**PROBLEM DETAILS**
Among the entries, find the lines with the string "green" and copy them.

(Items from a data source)
/---

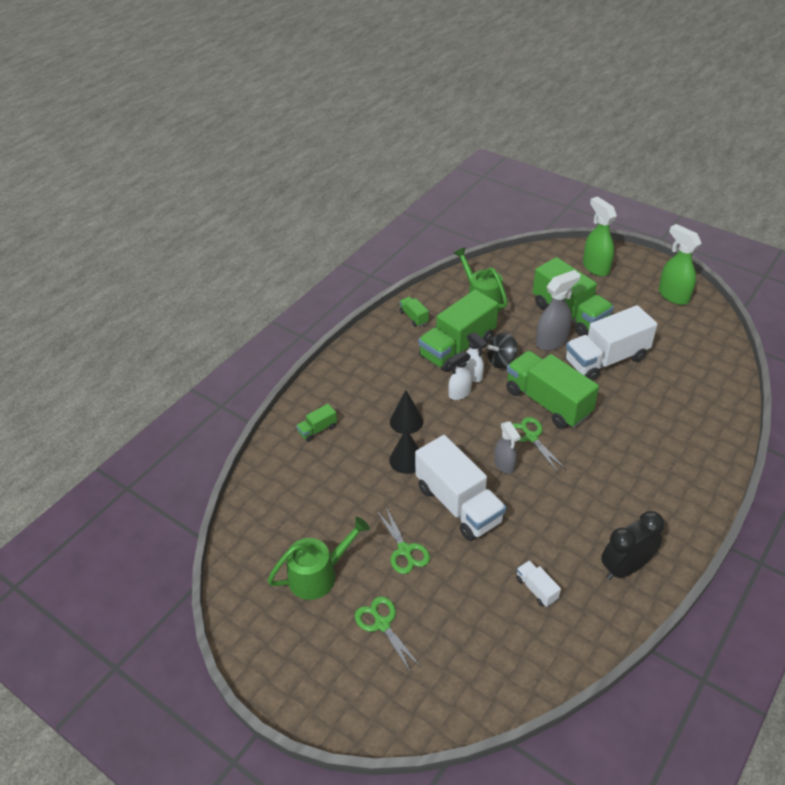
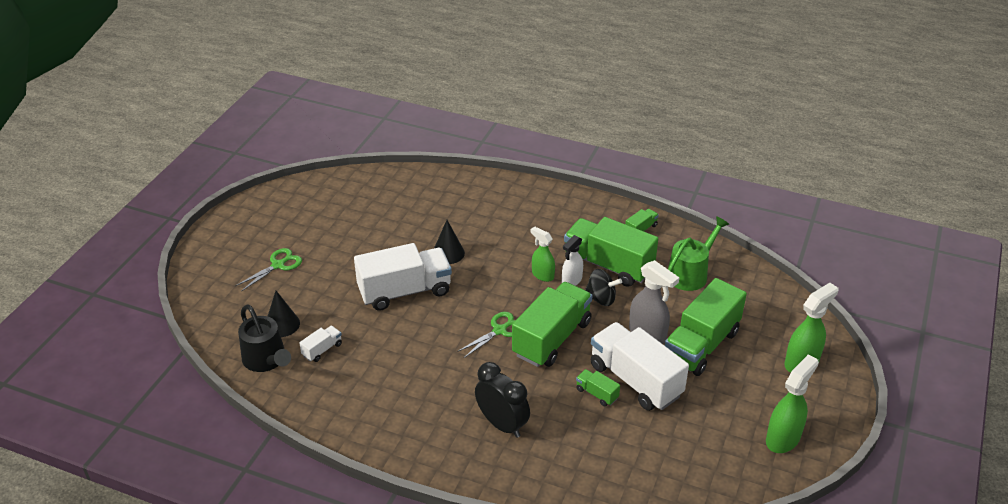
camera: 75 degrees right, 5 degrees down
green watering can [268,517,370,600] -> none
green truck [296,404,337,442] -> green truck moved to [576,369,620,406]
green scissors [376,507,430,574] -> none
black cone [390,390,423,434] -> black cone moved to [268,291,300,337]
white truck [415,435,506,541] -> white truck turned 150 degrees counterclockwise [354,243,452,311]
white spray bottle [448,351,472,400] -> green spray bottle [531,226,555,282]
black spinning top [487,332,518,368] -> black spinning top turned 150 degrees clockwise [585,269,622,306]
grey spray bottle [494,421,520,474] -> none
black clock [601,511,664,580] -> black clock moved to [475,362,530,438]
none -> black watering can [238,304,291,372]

\---

**RESULT**
green watering can [268,517,370,600] -> none
green truck [296,404,337,442] -> green truck moved to [576,369,620,406]
green scissors [376,507,430,574] -> none
white spray bottle [448,351,472,400] -> green spray bottle [531,226,555,282]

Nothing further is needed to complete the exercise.